Work required
When a line of the listing below has the string "orange" in it, copy that line.

Records shown

_ _ _ _

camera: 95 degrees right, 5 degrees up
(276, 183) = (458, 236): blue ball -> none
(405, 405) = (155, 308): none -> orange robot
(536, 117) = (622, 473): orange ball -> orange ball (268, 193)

_ _ _ _

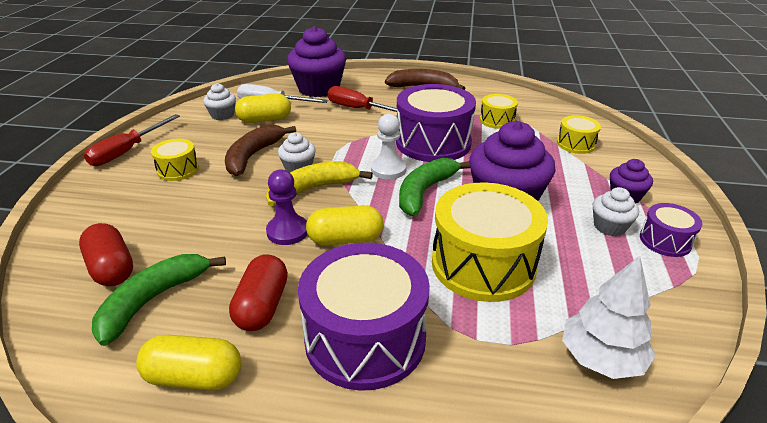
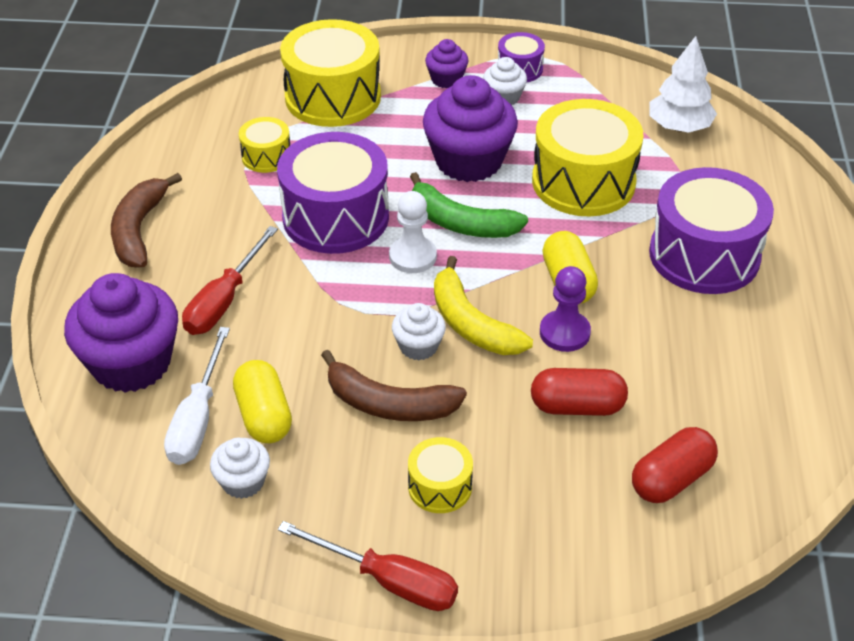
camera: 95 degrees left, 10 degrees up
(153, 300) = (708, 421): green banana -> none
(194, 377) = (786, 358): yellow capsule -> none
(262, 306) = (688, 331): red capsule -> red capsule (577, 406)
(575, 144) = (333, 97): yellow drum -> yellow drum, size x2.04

_ _ _ _

Exercise answer
(405, 405) = (155, 308): none -> orange robot
(536, 117) = (622, 473): orange ball -> orange ball (268, 193)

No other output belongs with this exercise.